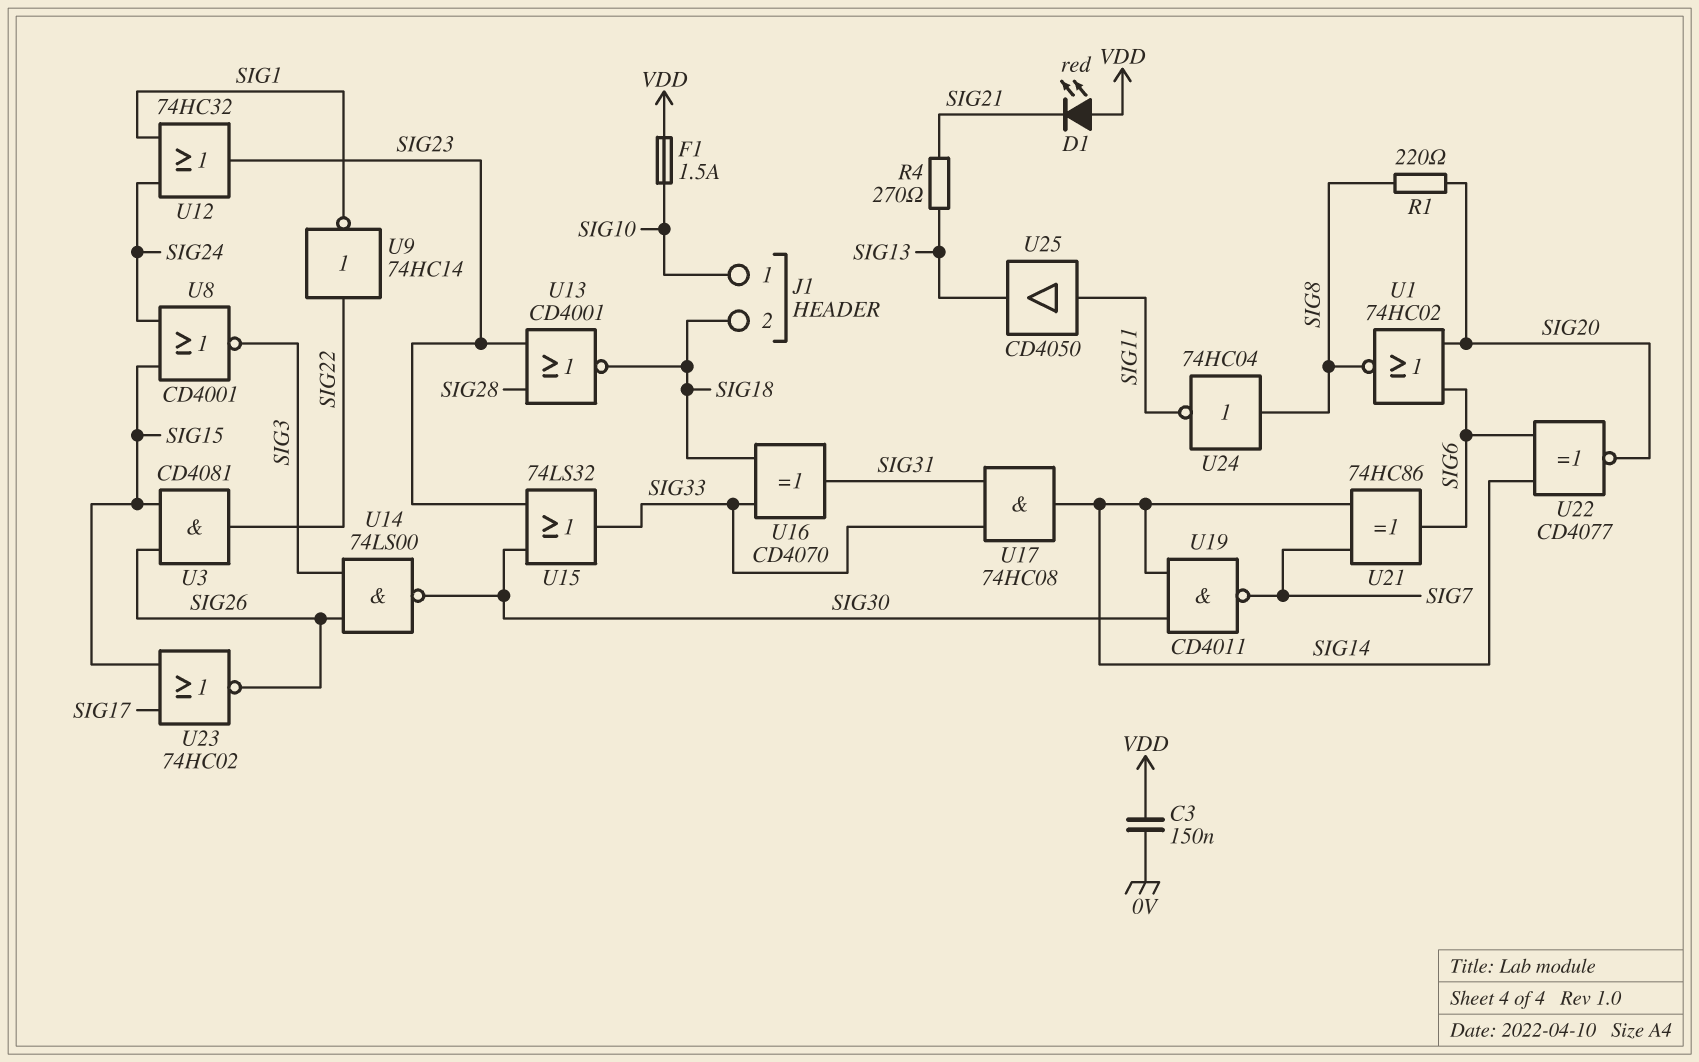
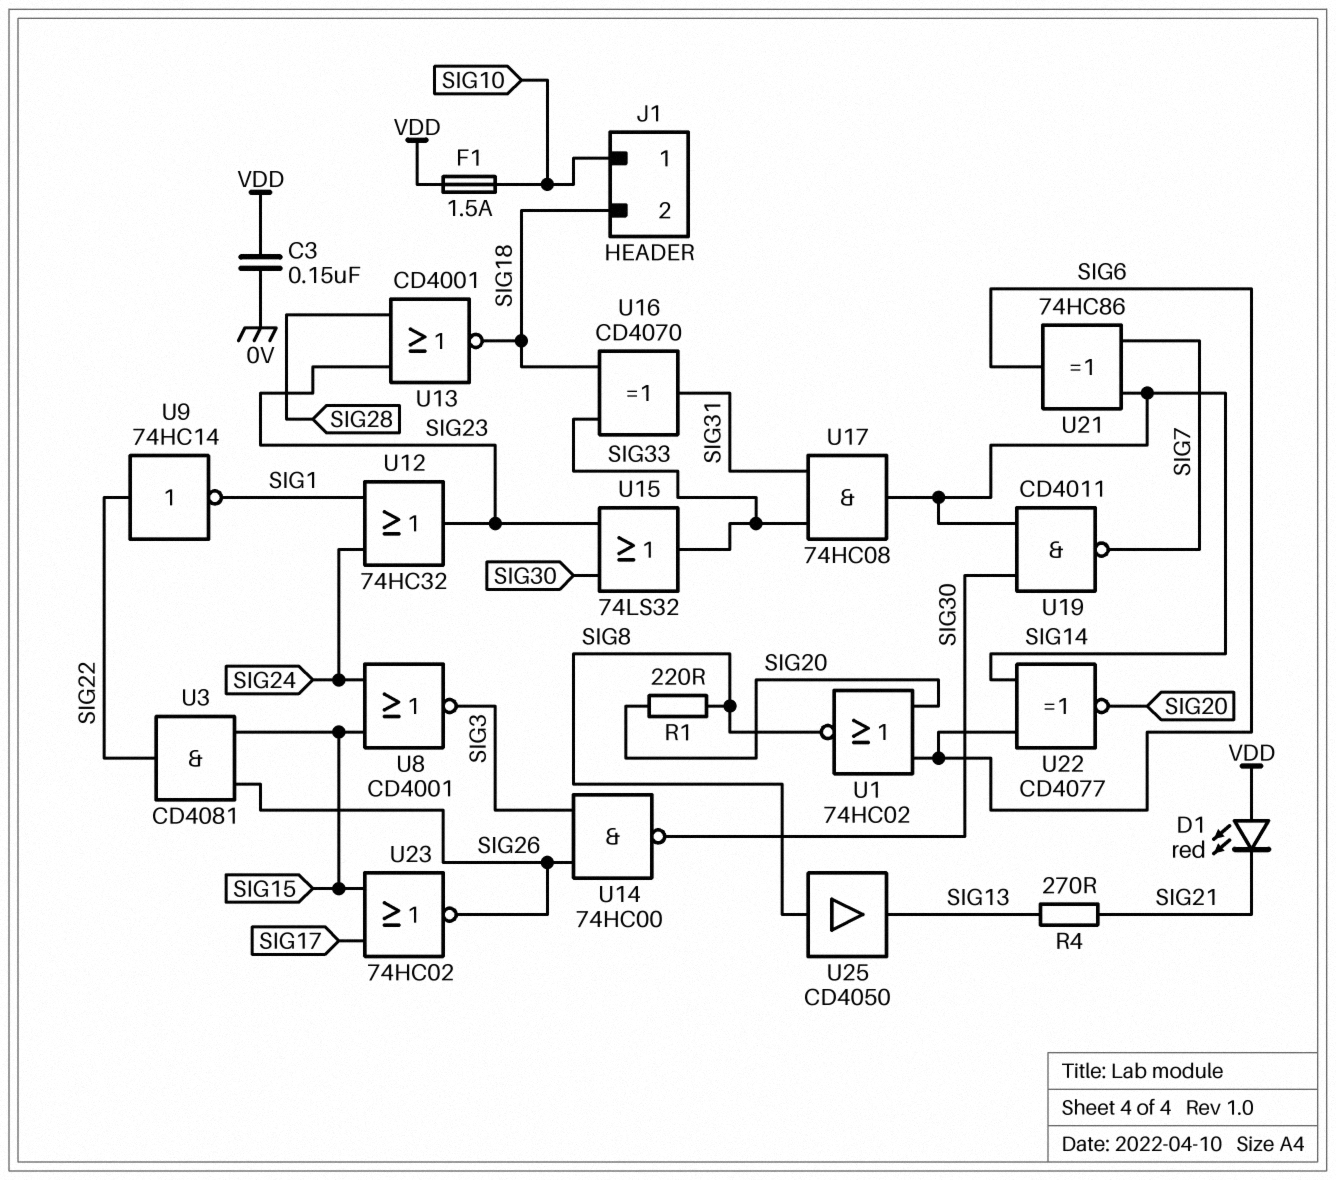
U14: NAND 74LS00 (in SIG3, in SIG26, out SIG30) -> NAND 74HC00 (in SIG3, in SIG26, out SIG30)
U24: NOT 74HC04 (in SIG8, out SIG11) -> none
U25: buffer CD4050 (in SIG11, out SIG13) -> buffer CD4050 (in SIG8, out SIG13)

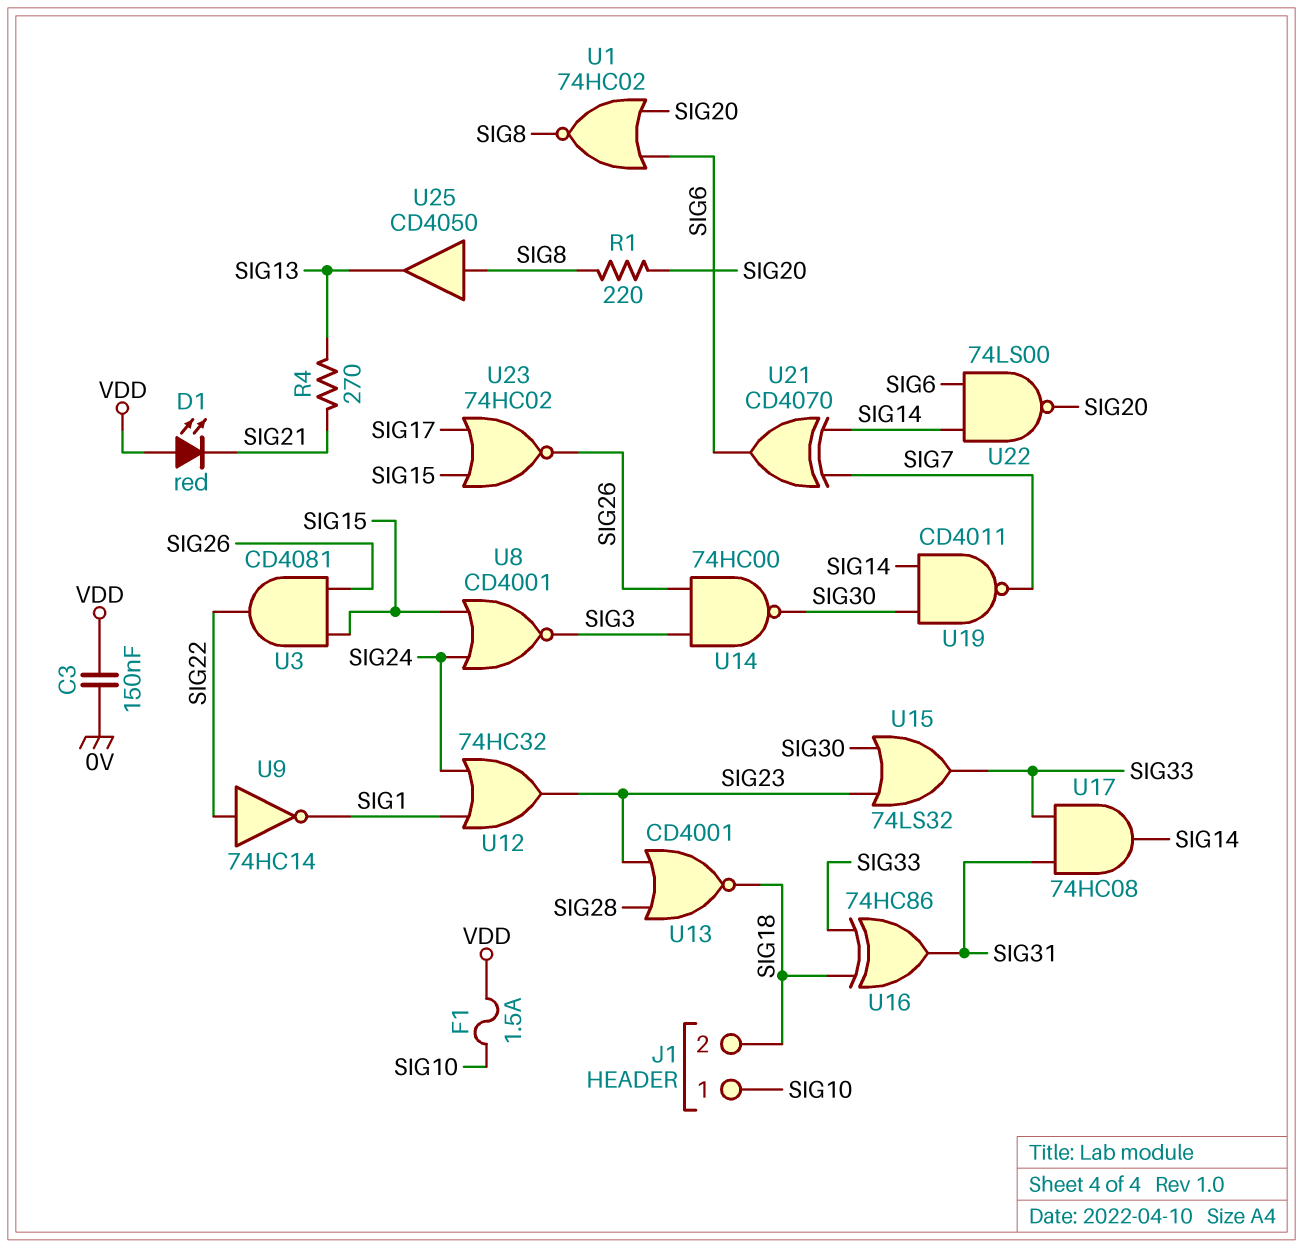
U16: XOR CD4070 (in SIG18, in SIG33, out SIG31) -> XOR 74HC86 (in SIG18, in SIG33, out SIG31)
U21: XOR 74HC86 (in SIG7, in SIG14, out SIG6) -> XOR CD4070 (in SIG7, in SIG14, out SIG6)
U22: XNOR CD4077 (in SIG6, in SIG14, out SIG20) -> NAND 74LS00 (in SIG6, in SIG14, out SIG20)

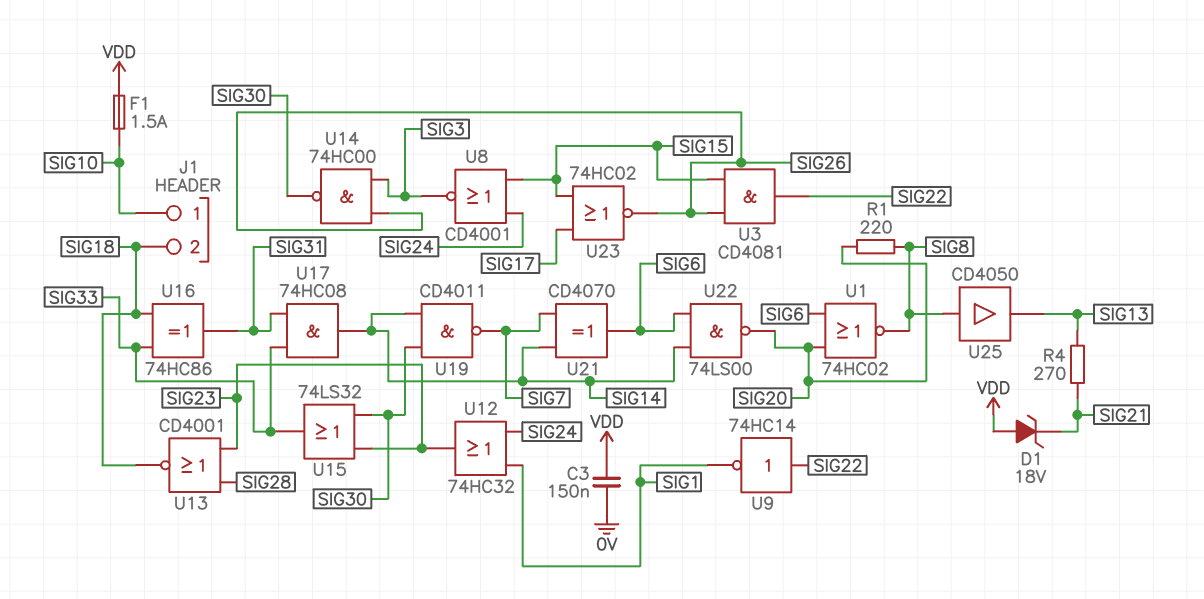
D1: LED red (A VDD, K SIG21) -> zener 18V (A VDD, K SIG21)

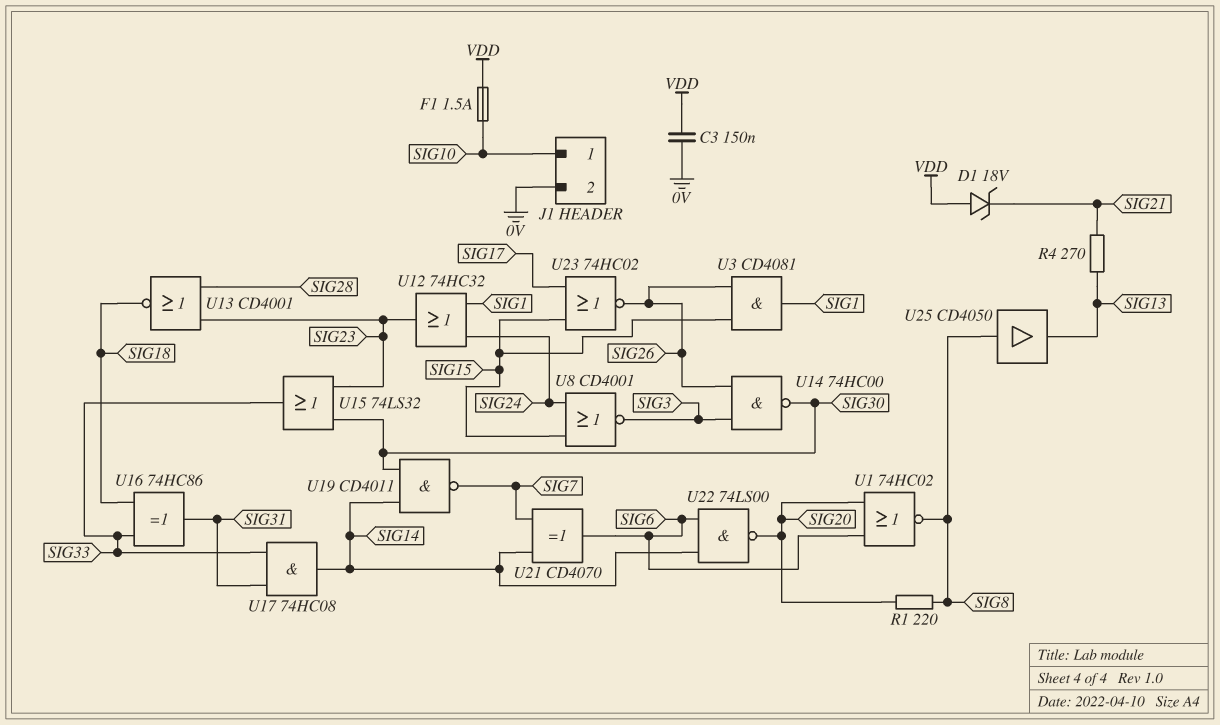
J1 pin 2: SIG18 -> 0V
U3: AND CD4081 (in SIG15, in SIG26, out SIG22) -> AND CD4081 (in SIG15, in SIG26, out SIG1)
U9: NOT 74HC14 (in SIG22, out SIG1) -> none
......
* AIM OF THE TASK *
Scan the data for lines containing "none" and copy all of them.

* TASK ANSWER *
U24: NOT 74HC04 (in SIG8, out SIG11) -> none
U9: NOT 74HC14 (in SIG22, out SIG1) -> none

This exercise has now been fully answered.